**Activity:** Each entry must come back word for word; drop the images as you go.

=== Section Start ===

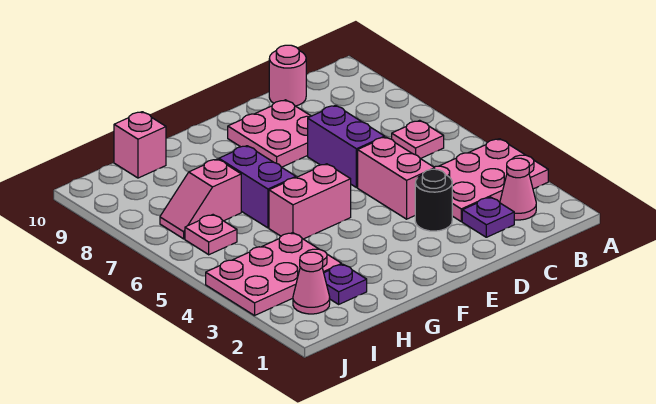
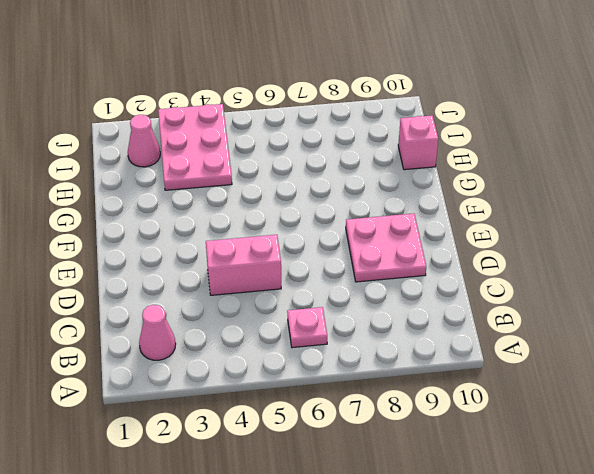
none -> pink plate A3:C4 level 1
none -> purple plate C2 level 1
none -> pink round brick C10 level 1

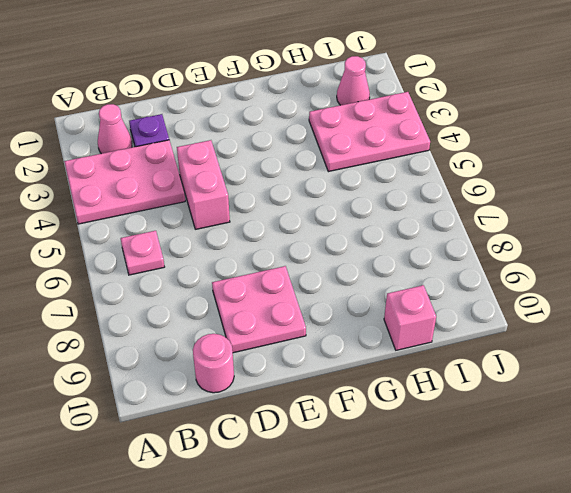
none -> black round brick D3 level 1
none -> purple brick D6:D7 level 1
none -> pink brick F5:G5 level 1

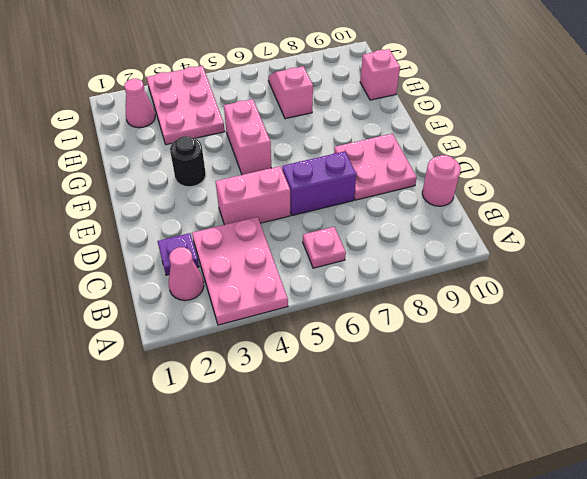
black round brick F3 level 1 -> black round brick D3 level 1
none -> purple brick G6:G7 level 1
none -> purple plate H2 level 1
none -> pink plate I6 level 1

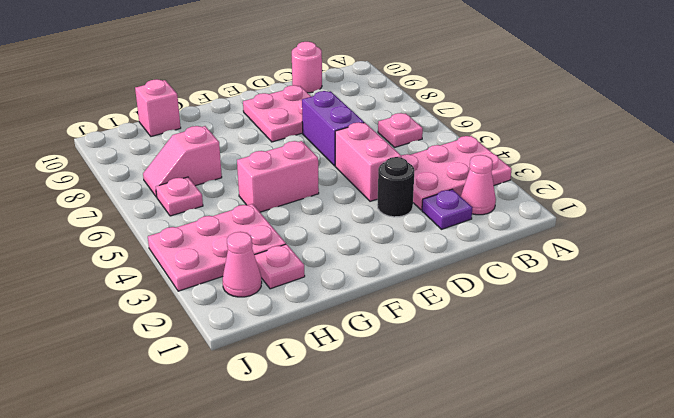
pink plate H2 level 1 -> purple plate H2 level 1
none -> purple brick G6:G7 level 1

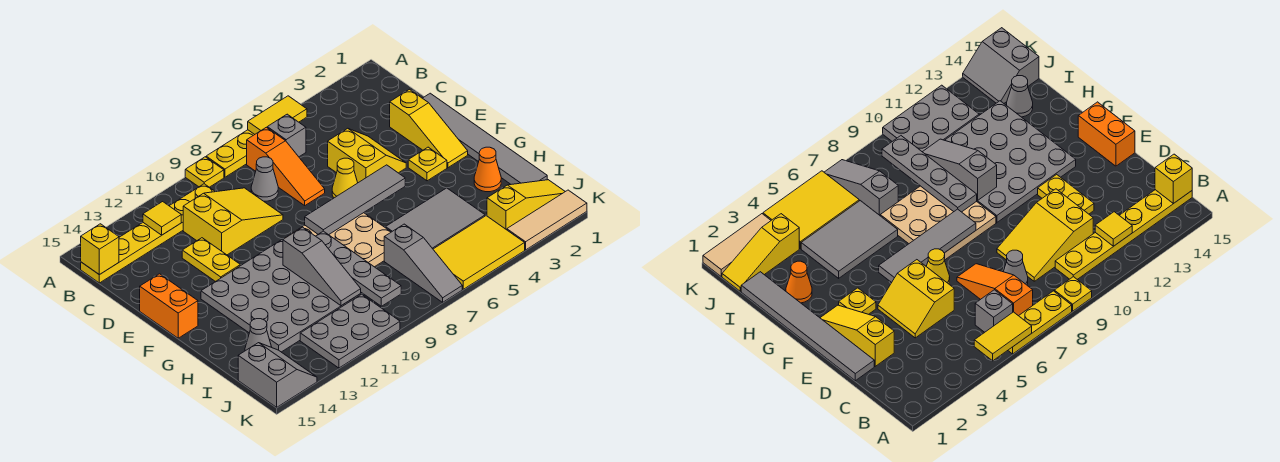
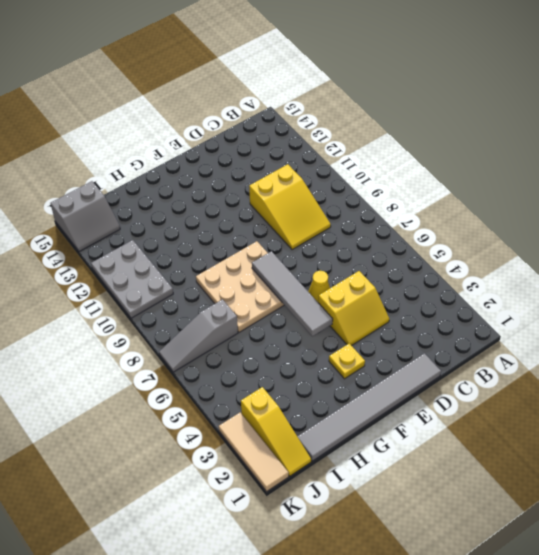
none -> yellow plate A6:A8 level 1
none -> yellow plate A9 level 1
none -> grey brick B6 level 1
none -> orange slope B7:D7 level 1 top B

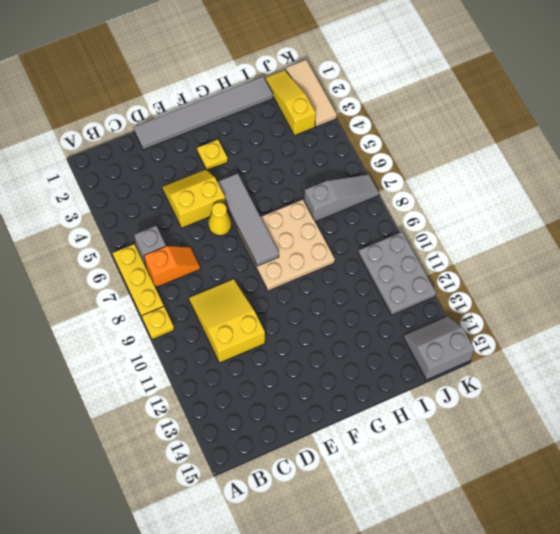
orange slope B7:C7 level 1 top B -> orange slope B7:D7 level 1 top B
none -> yellow plate B10:B15 level 1
none -> grey cone C8 level 1
none -> yellow slope D2:F2 level 1 top D
none -> yellow plate D12:E12 level 1

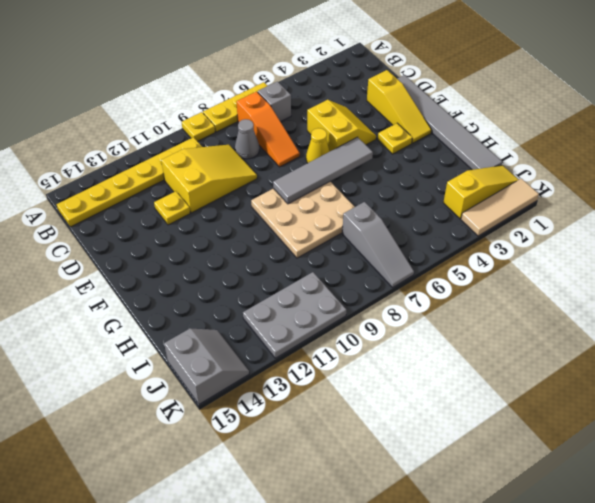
yellow plate D12 level 1 -> yellow plate D12:E12 level 1
none -> orange brick E15:F15 level 1
none -> grey plate F10:I13 level 1
none -> orange cone H2 level 1
none -> grey tile H4:I6 level 1

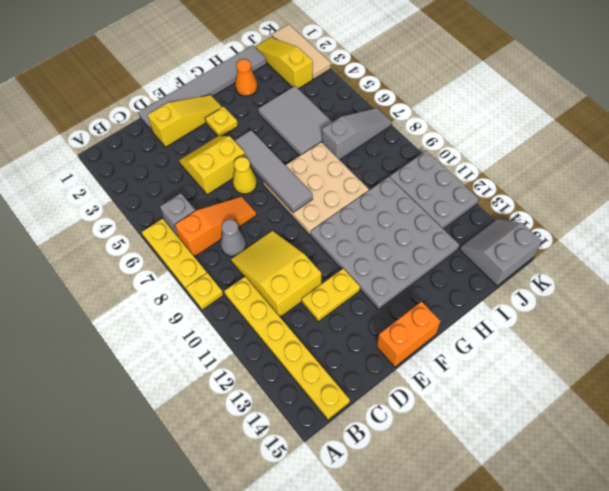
none -> grey cone I14 level 1
none -> yellow tile J4:K6 level 1
none -> yellow tile A5:A6 level 2
none -> yellow tile B12 level 2

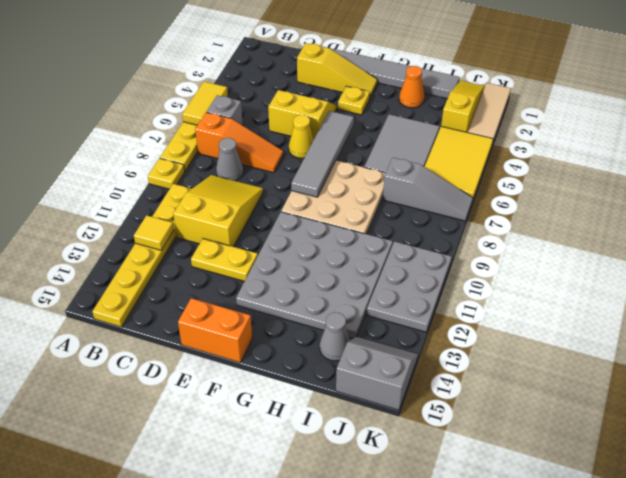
none -> yellow brick B15 level 2
none -> grey plate G9:J9 level 2
none -> grey slope G10:I10 level 2 top G

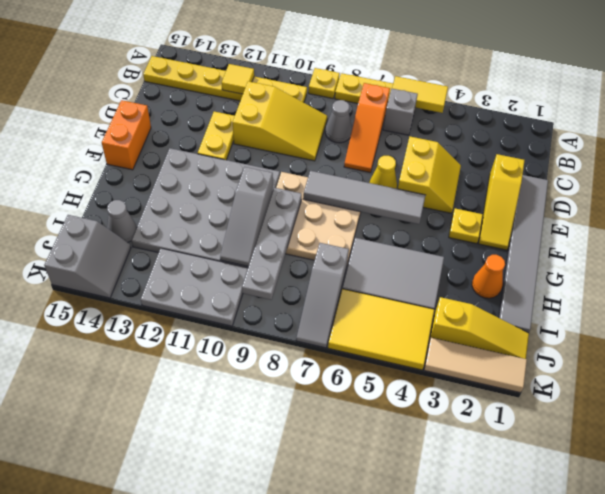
none -> yellow brick B15 level 2

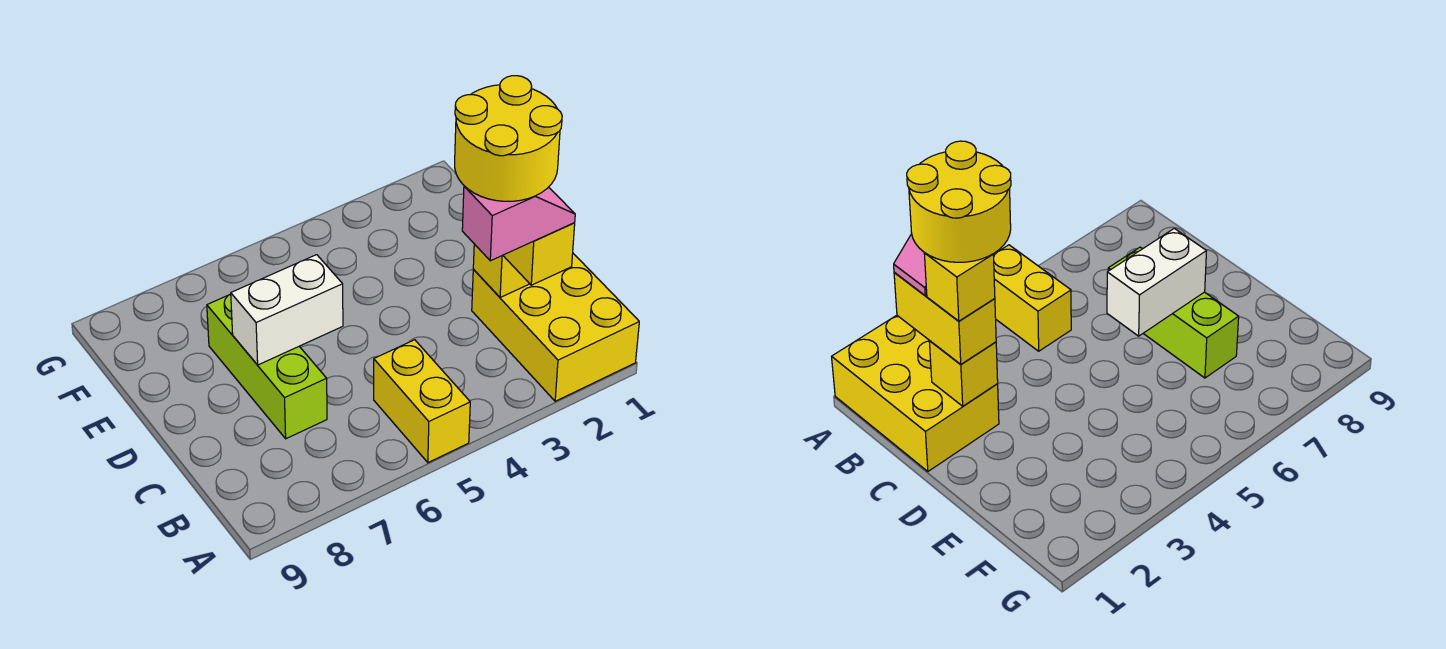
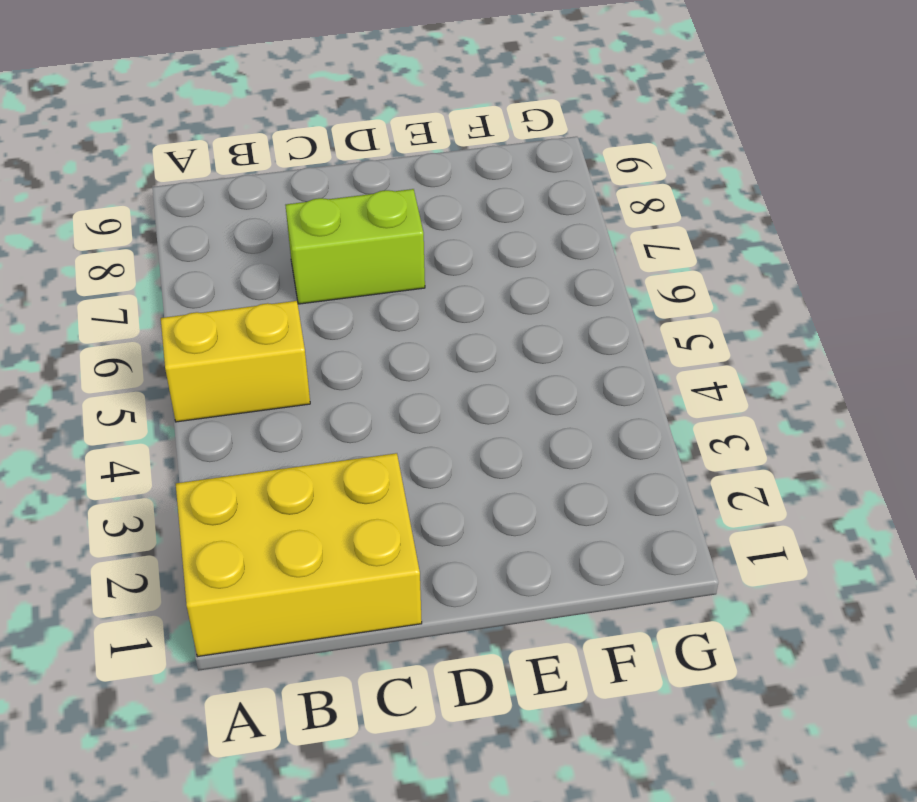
lime brick C7:D7 level 1 -> lime brick C7:E7 level 1
none -> yellow brick C2 level 2
none -> white brick D6:D7 level 2

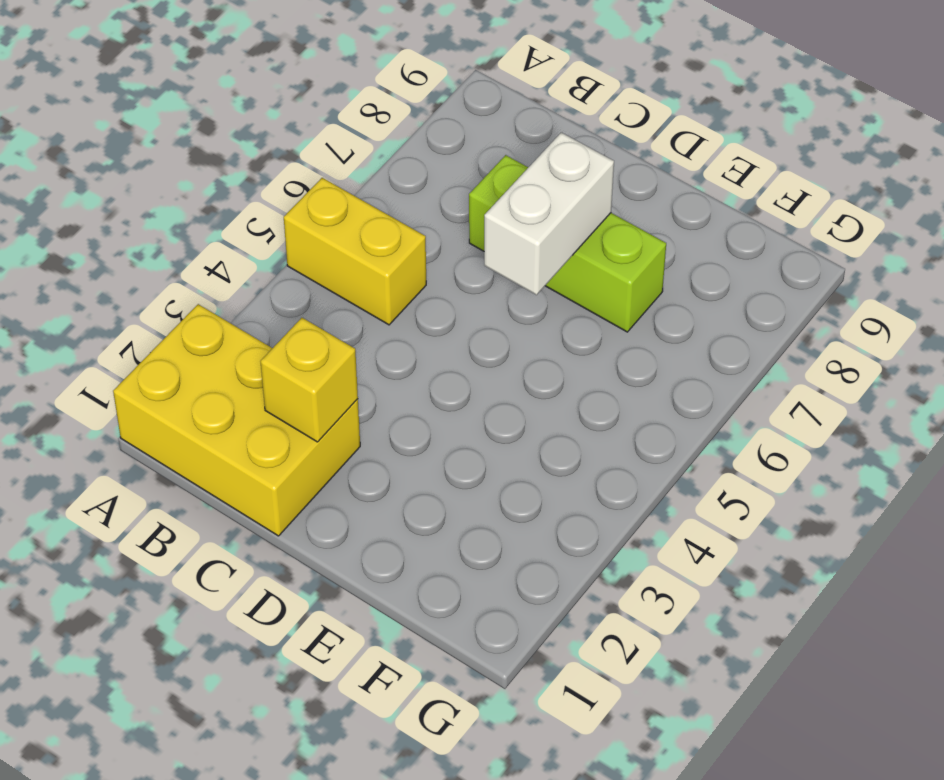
none -> yellow brick B2:C2 level 3
none -> pink slope B2:B3 level 4 top 3

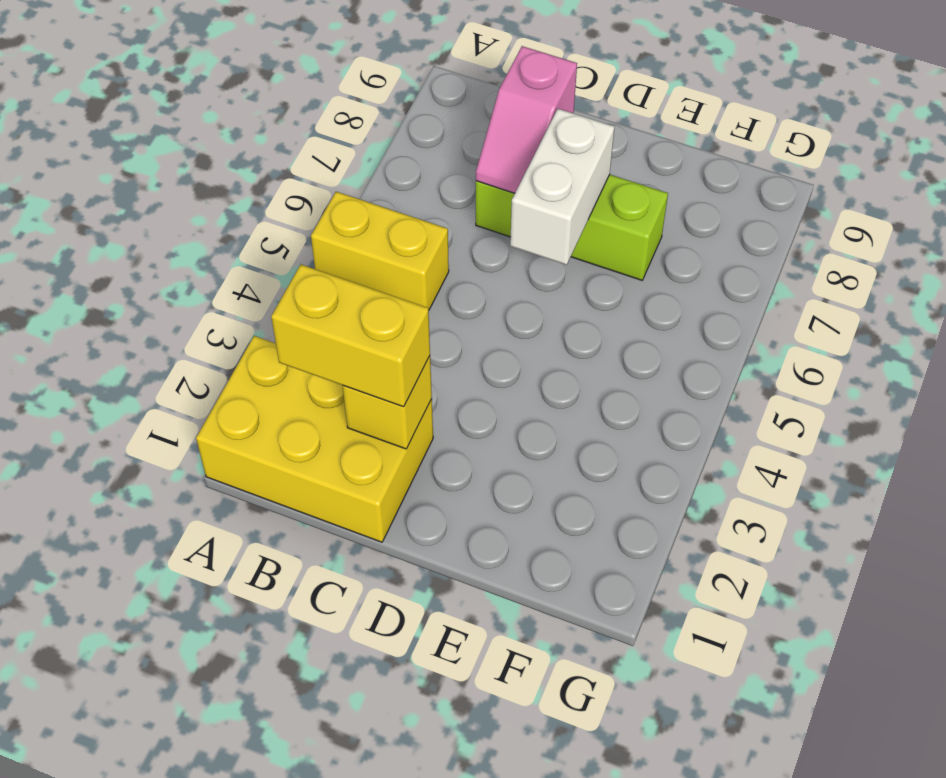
pink slope C7:C8 level 2 top 8 -> pink slope B2:B3 level 4 top 3
none -> yellow brick C2 level 4
none -> yellow round brick B2:C3 level 5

=== Section End ===

**Completed exercise:**
none -> pink plate A3:C4 level 1
none -> purple plate C2 level 1
none -> pink round brick C10 level 1

none -> black round brick D3 level 1
none -> purple brick D6:D7 level 1
none -> pink brick F5:G5 level 1

black round brick F3 level 1 -> black round brick D3 level 1
none -> purple brick G6:G7 level 1
none -> purple plate H2 level 1
none -> pink plate I6 level 1

pink plate H2 level 1 -> purple plate H2 level 1
none -> purple brick G6:G7 level 1

none -> yellow plate A6:A8 level 1
none -> yellow plate A9 level 1
none -> grey brick B6 level 1
none -> orange slope B7:D7 level 1 top B

orange slope B7:C7 level 1 top B -> orange slope B7:D7 level 1 top B
none -> yellow plate B10:B15 level 1
none -> grey cone C8 level 1
none -> yellow slope D2:F2 level 1 top D
none -> yellow plate D12:E12 level 1

yellow plate D12 level 1 -> yellow plate D12:E12 level 1
none -> orange brick E15:F15 level 1
none -> grey plate F10:I13 level 1
none -> orange cone H2 level 1
none -> grey tile H4:I6 level 1

none -> grey cone I14 level 1
none -> yellow tile J4:K6 level 1
none -> yellow tile A5:A6 level 2
none -> yellow tile B12 level 2

none -> yellow brick B15 level 2
none -> grey plate G9:J9 level 2
none -> grey slope G10:I10 level 2 top G

none -> yellow brick B15 level 2

lime brick C7:D7 level 1 -> lime brick C7:E7 level 1
none -> yellow brick C2 level 2
none -> white brick D6:D7 level 2

none -> yellow brick B2:C2 level 3
none -> pink slope B2:B3 level 4 top 3

pink slope C7:C8 level 2 top 8 -> pink slope B2:B3 level 4 top 3
none -> yellow brick C2 level 4
none -> yellow round brick B2:C3 level 5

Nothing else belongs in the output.